== Data for review

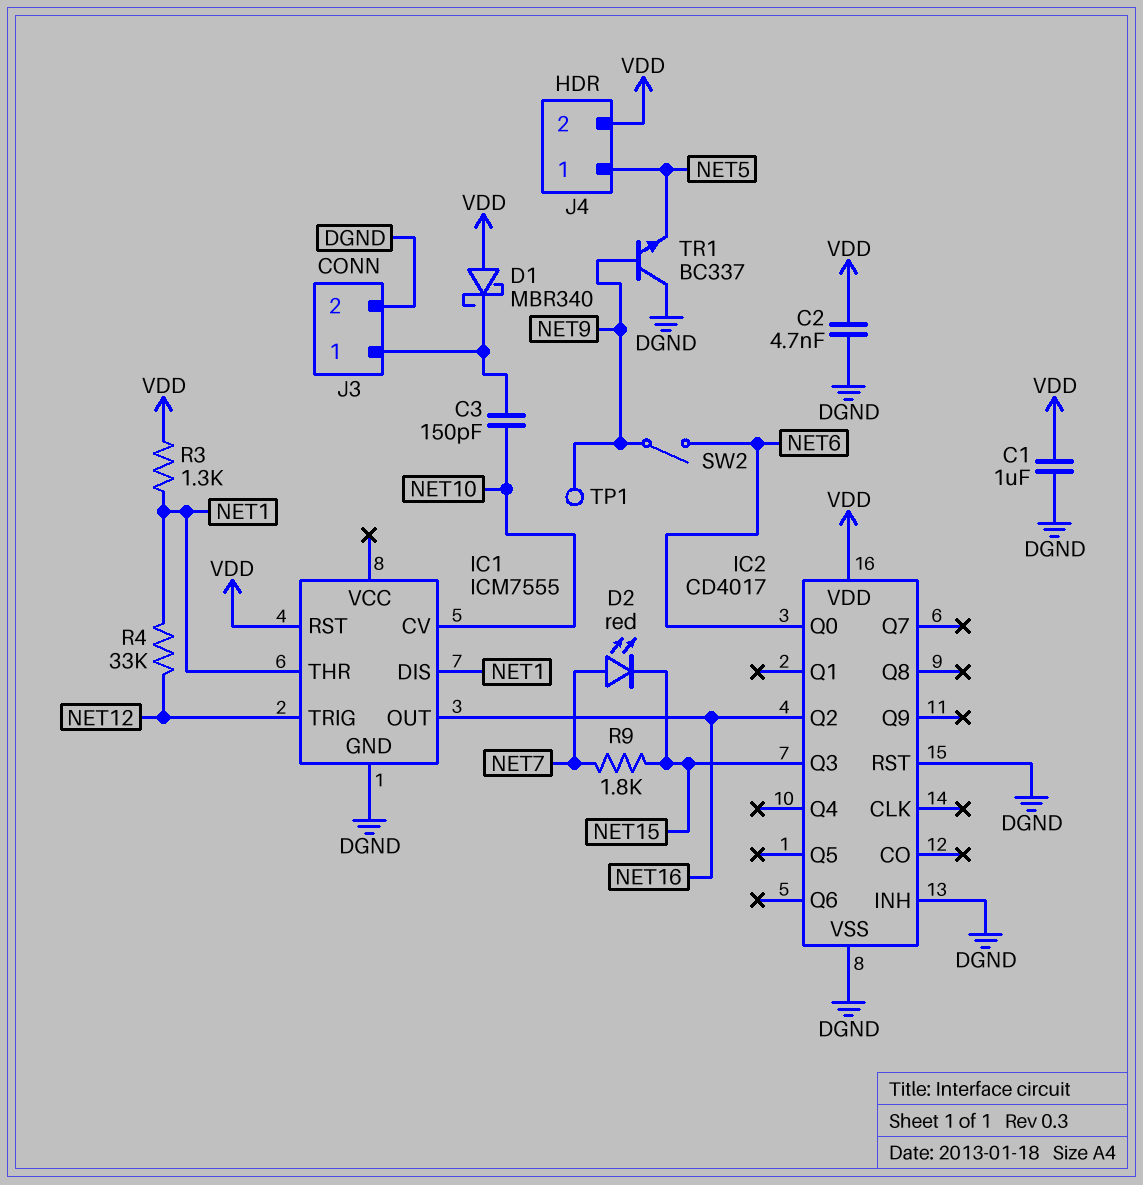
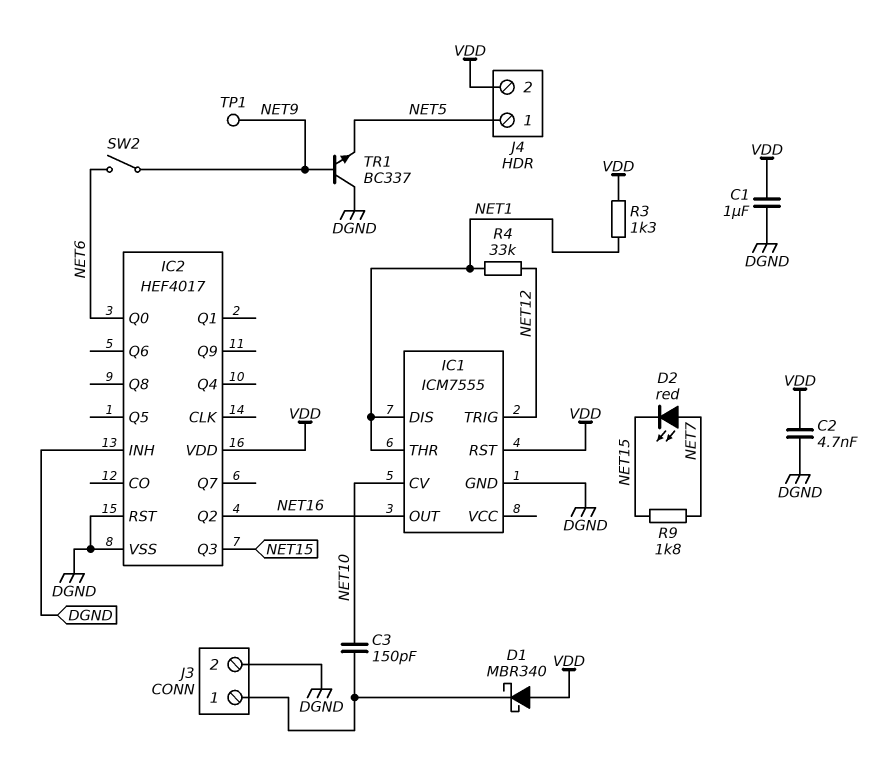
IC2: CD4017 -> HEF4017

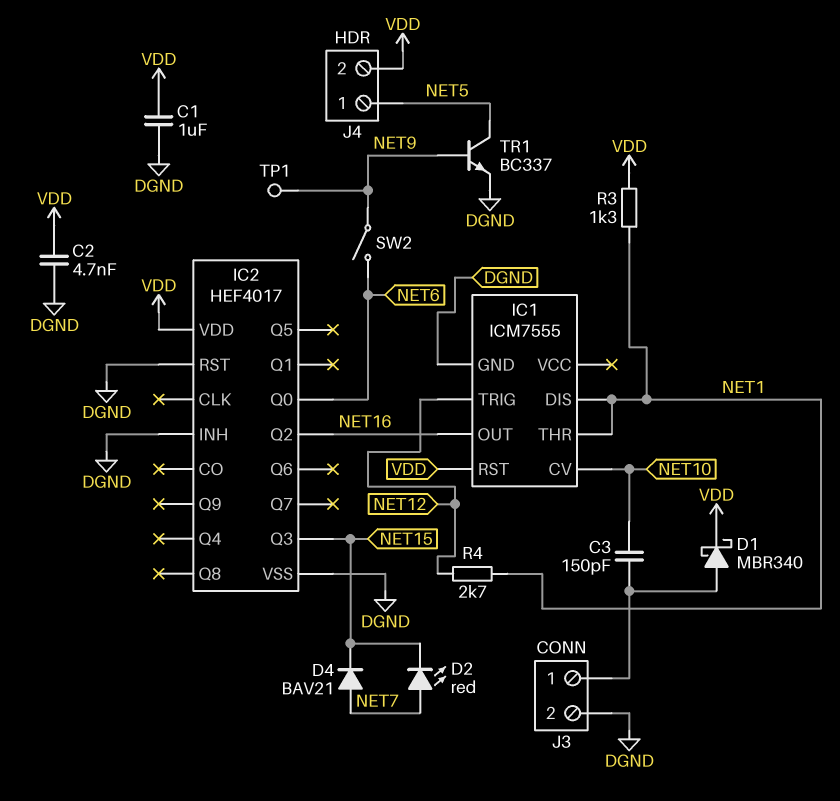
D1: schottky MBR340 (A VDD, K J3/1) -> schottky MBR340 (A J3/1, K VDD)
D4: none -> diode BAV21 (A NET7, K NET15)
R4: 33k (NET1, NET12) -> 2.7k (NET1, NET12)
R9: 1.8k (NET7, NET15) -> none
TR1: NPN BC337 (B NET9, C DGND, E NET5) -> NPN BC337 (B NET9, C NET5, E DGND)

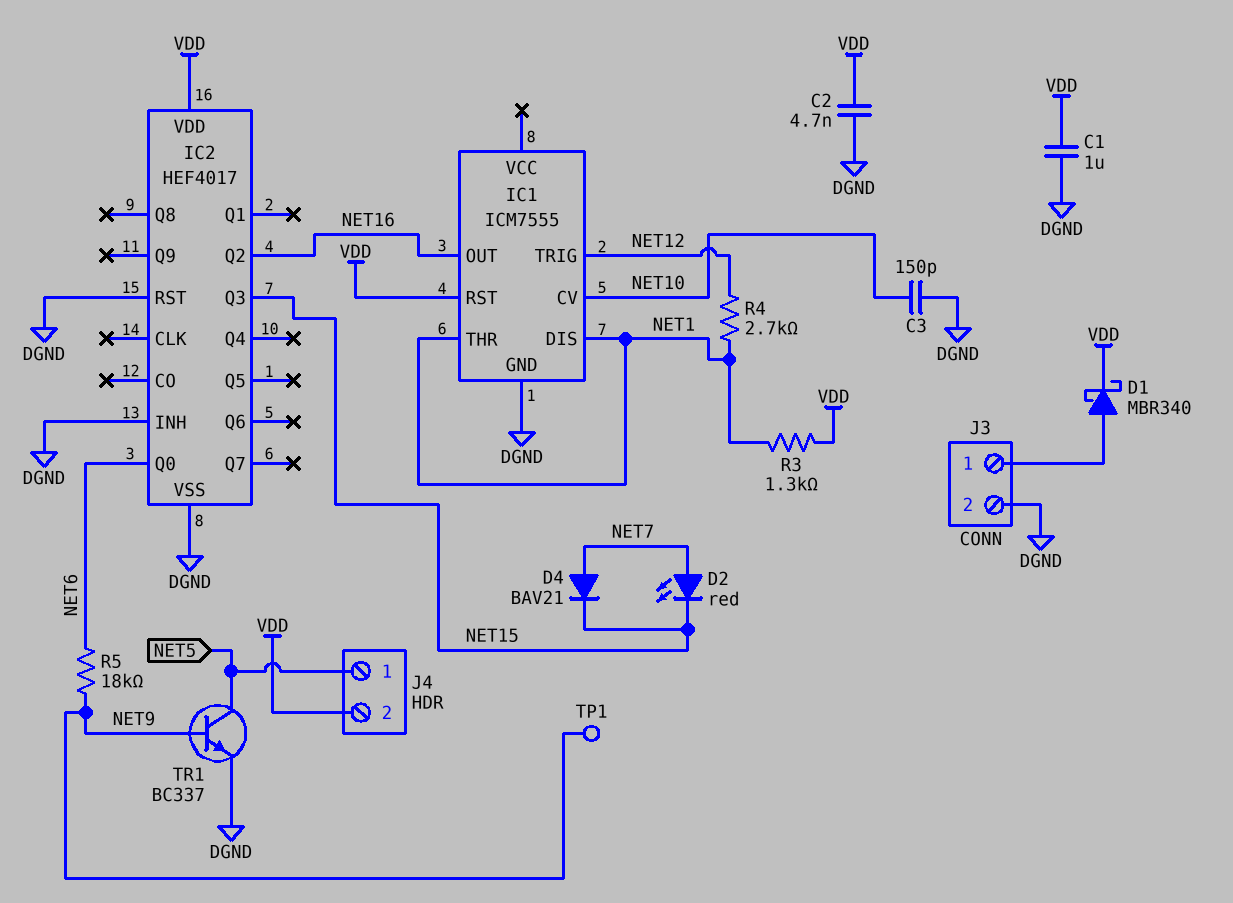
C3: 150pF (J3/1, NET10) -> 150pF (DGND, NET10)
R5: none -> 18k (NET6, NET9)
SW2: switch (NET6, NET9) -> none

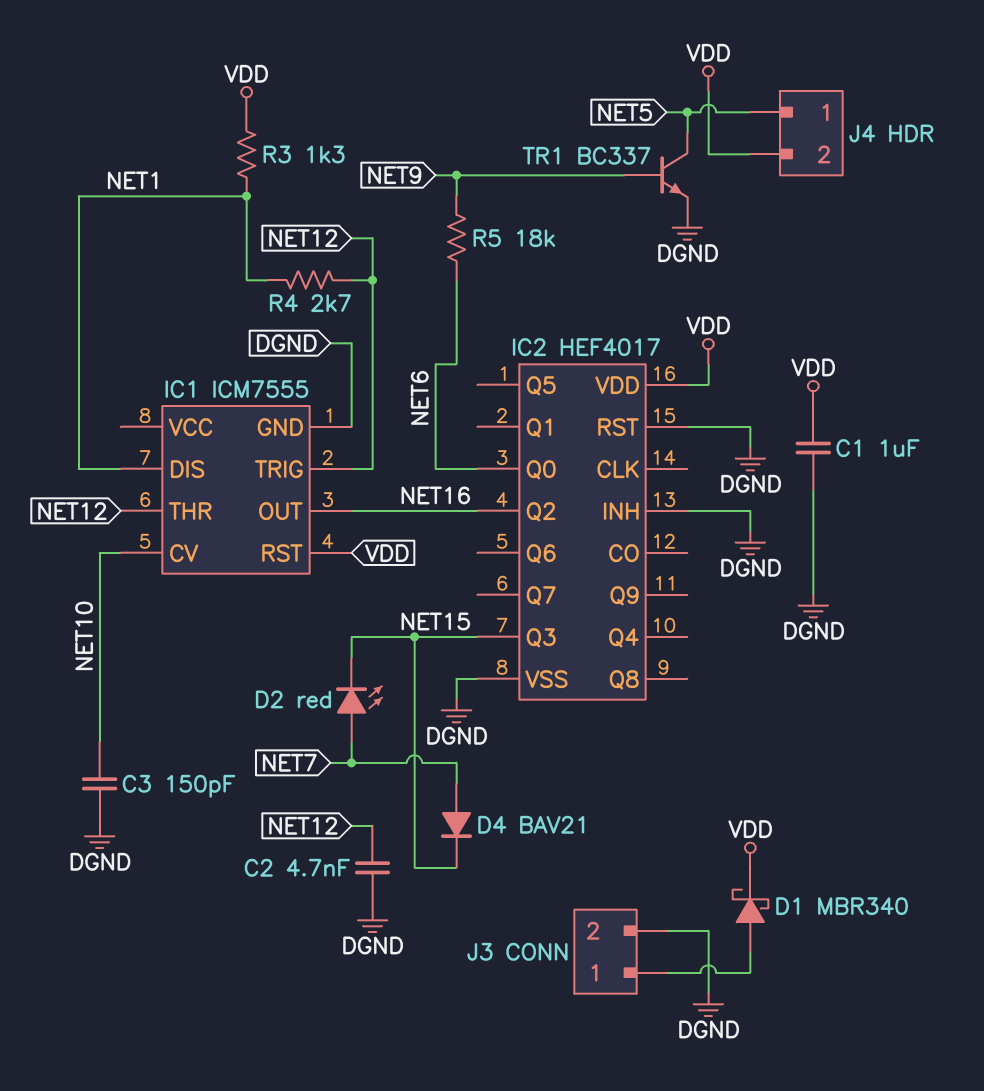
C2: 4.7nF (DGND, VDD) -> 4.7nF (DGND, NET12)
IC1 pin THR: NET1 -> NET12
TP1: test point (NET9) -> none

====
== Data for review

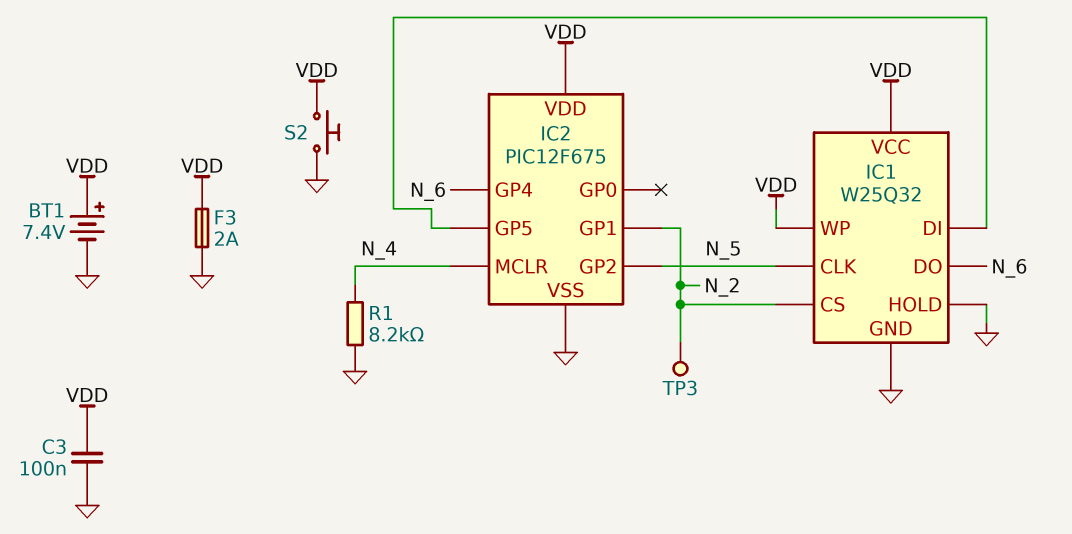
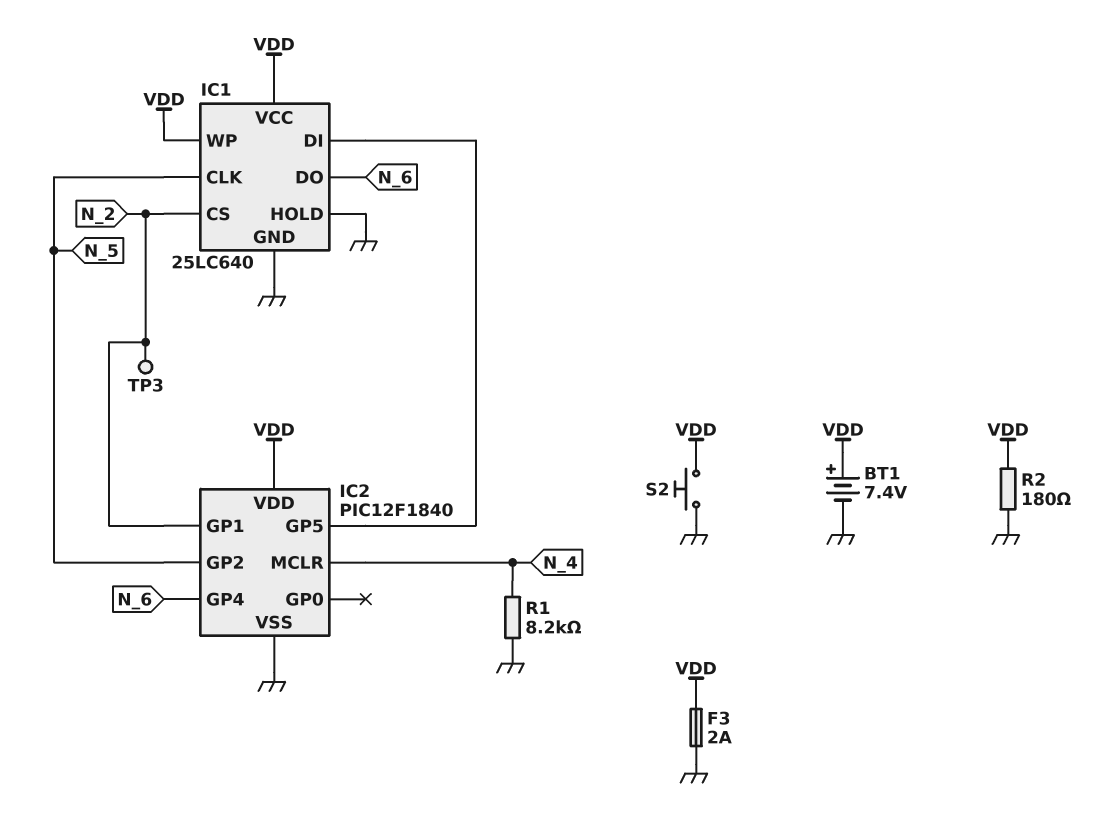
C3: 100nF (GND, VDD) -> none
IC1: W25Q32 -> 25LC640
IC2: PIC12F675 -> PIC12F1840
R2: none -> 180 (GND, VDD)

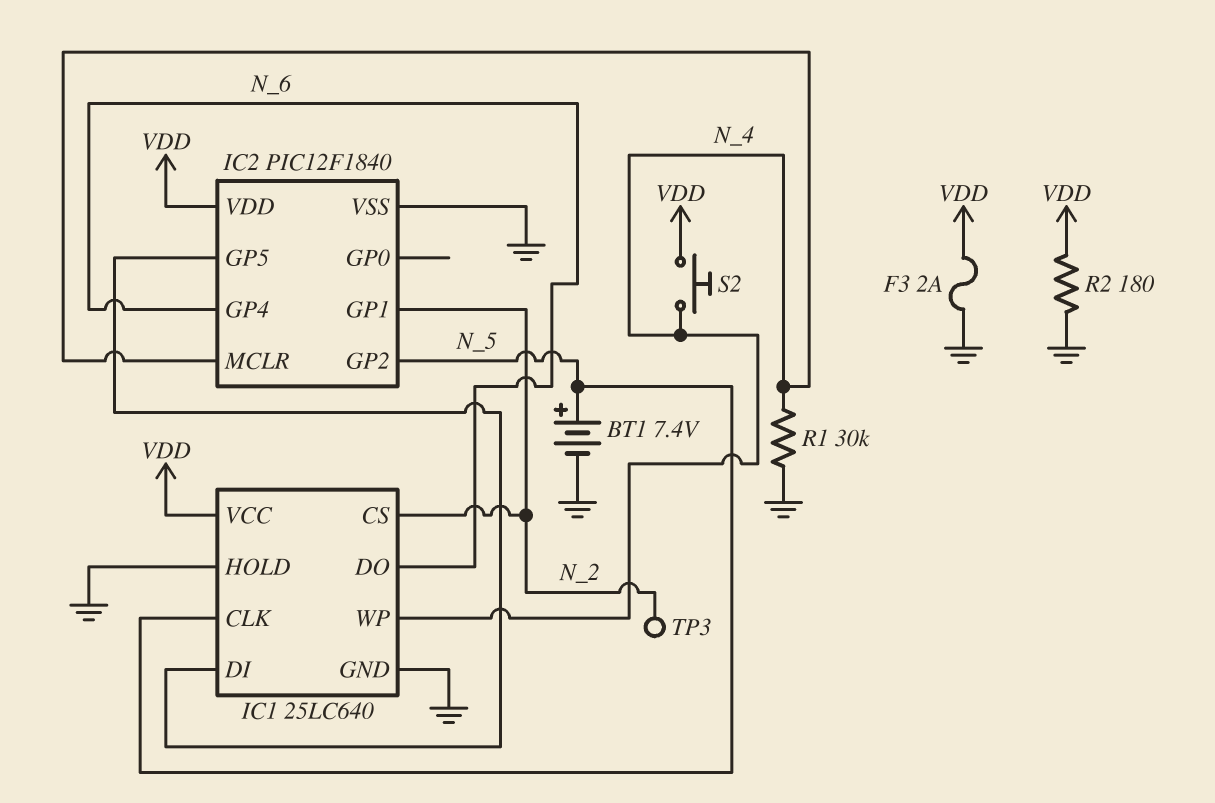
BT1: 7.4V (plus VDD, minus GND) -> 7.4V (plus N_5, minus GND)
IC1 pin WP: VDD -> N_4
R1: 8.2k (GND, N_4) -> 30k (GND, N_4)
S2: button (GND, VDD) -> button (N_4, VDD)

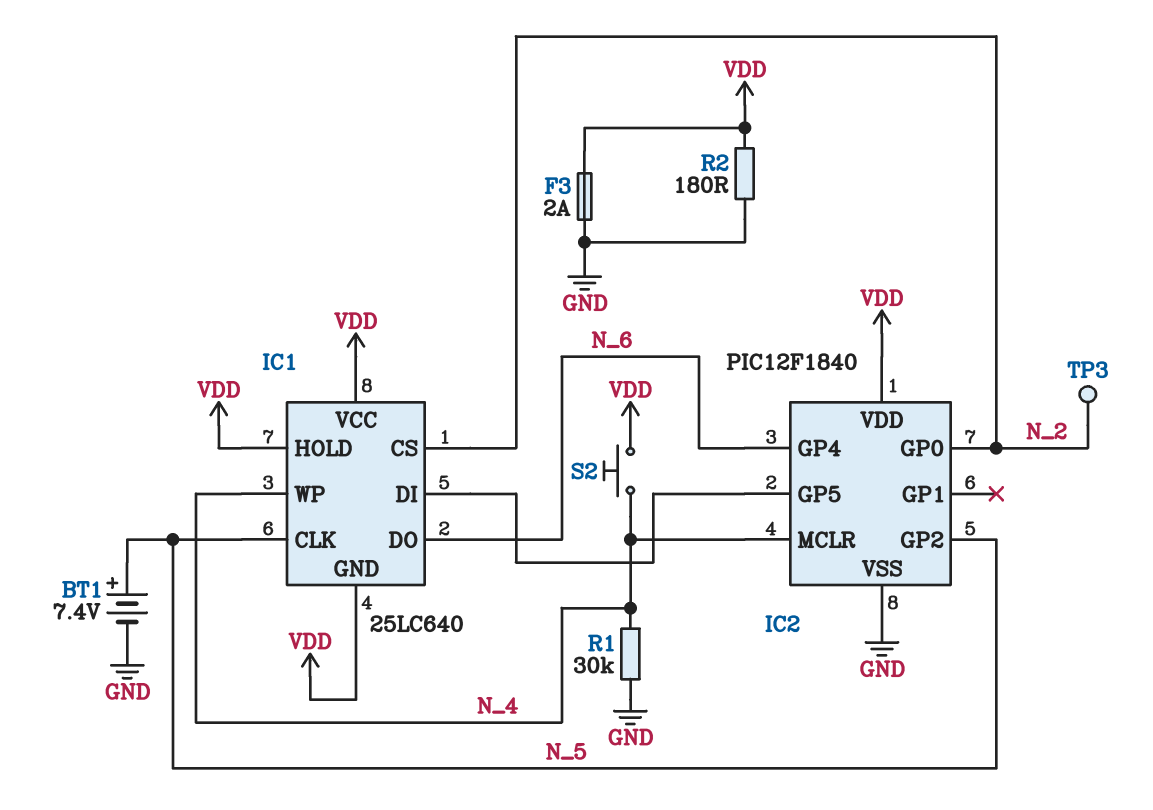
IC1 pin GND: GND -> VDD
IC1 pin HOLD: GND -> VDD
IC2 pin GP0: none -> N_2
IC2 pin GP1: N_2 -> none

====

→ **Problem description**
Read the entries above and find each line holding the word "none". Copy it out.

→ **Task result**
D4: none -> diode BAV21 (A NET7, K NET15)
R9: 1.8k (NET7, NET15) -> none
R5: none -> 18k (NET6, NET9)
SW2: switch (NET6, NET9) -> none
TP1: test point (NET9) -> none
C3: 100nF (GND, VDD) -> none
R2: none -> 180 (GND, VDD)
IC2 pin GP0: none -> N_2
IC2 pin GP1: N_2 -> none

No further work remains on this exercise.